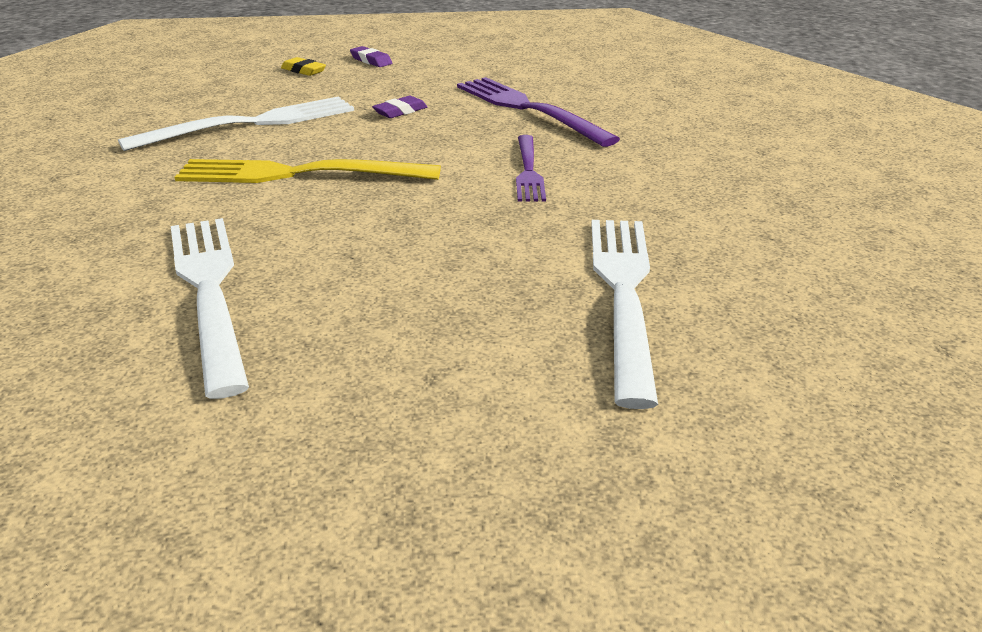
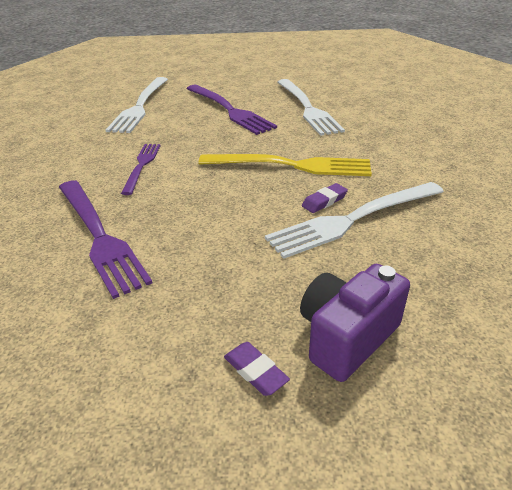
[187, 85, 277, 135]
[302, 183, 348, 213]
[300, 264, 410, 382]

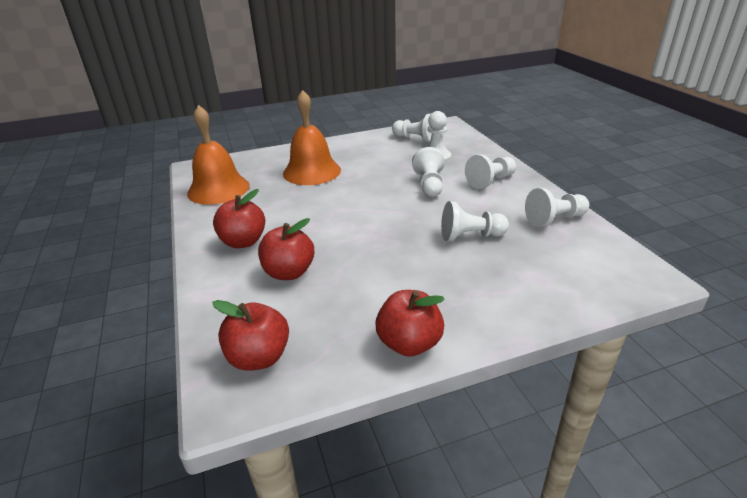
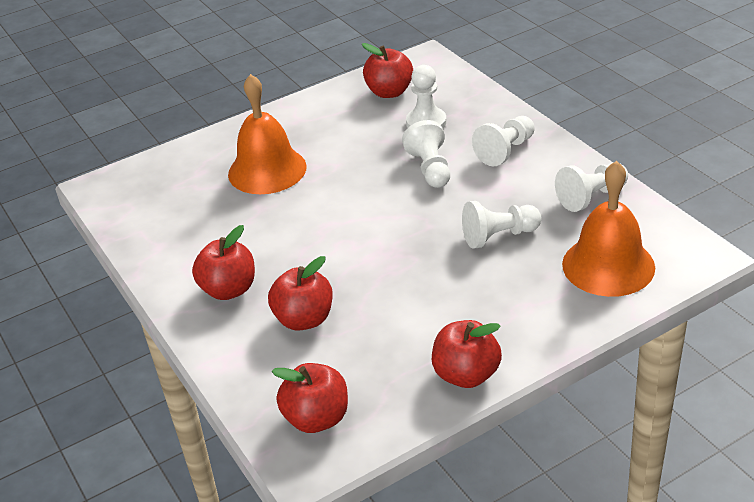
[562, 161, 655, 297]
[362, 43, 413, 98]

★ ★ ★ ★ ★ ★ ★

• **Assignment**:
Restate every line of the listing exactly. Pictures are not part of the copy.

• **Answer space**:
[187, 85, 277, 135]
[302, 183, 348, 213]
[300, 264, 410, 382]

[562, 161, 655, 297]
[362, 43, 413, 98]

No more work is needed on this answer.